Exercise
Here is a block of records. Copy every line in it that includes "white".

Records provided
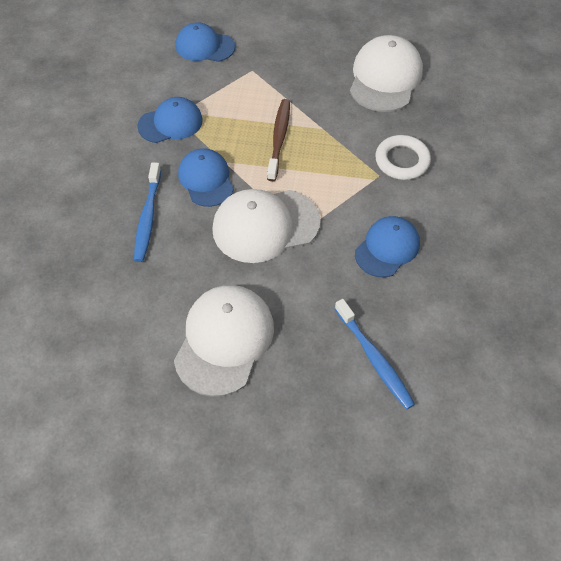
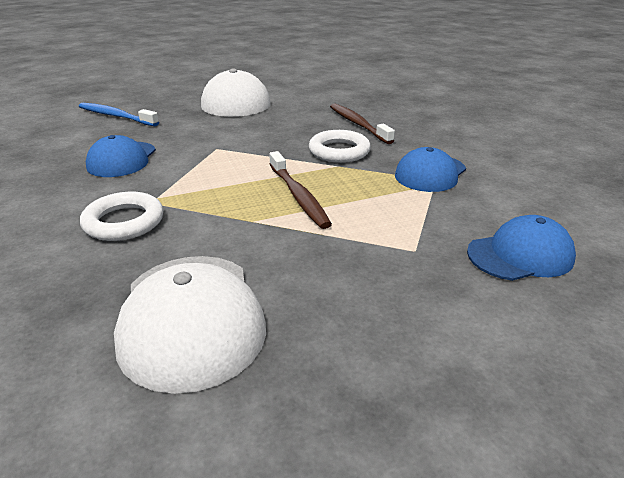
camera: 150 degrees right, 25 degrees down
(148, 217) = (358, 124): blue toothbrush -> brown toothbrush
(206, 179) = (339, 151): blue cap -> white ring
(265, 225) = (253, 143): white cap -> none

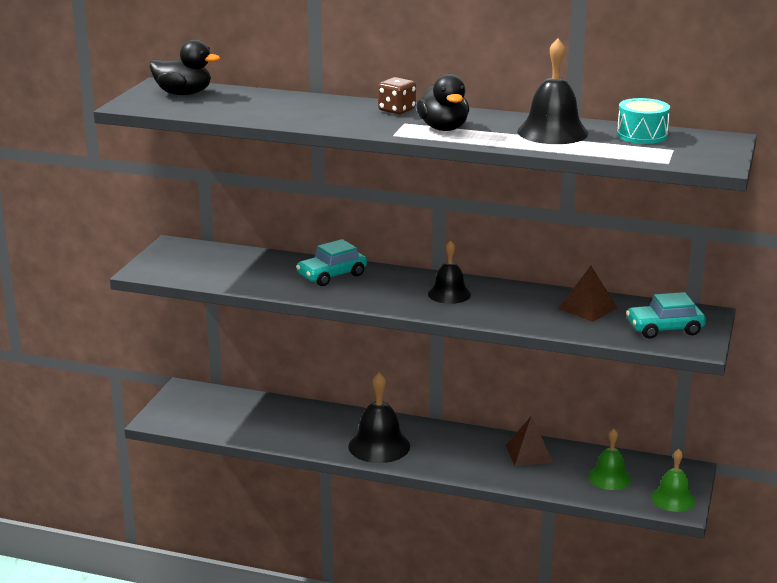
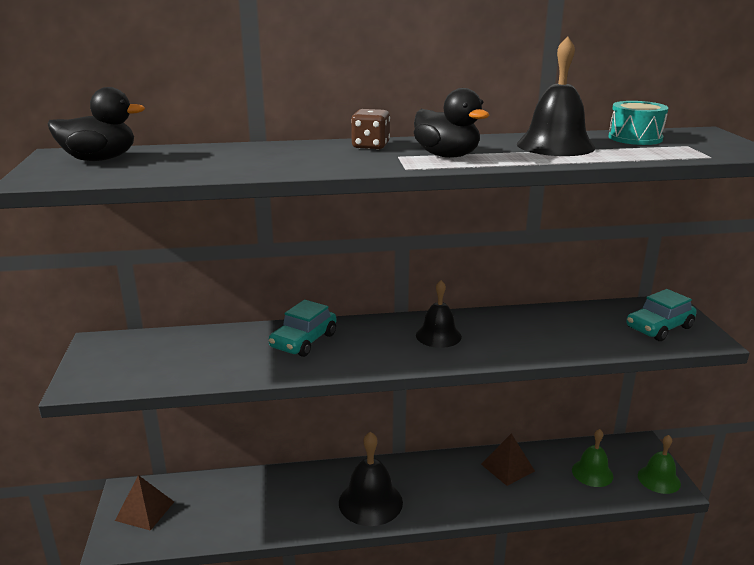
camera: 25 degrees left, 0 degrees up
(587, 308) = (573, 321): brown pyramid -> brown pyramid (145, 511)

Response
(206, 179) = (339, 151): blue cap -> white ring
(265, 225) = (253, 143): white cap -> none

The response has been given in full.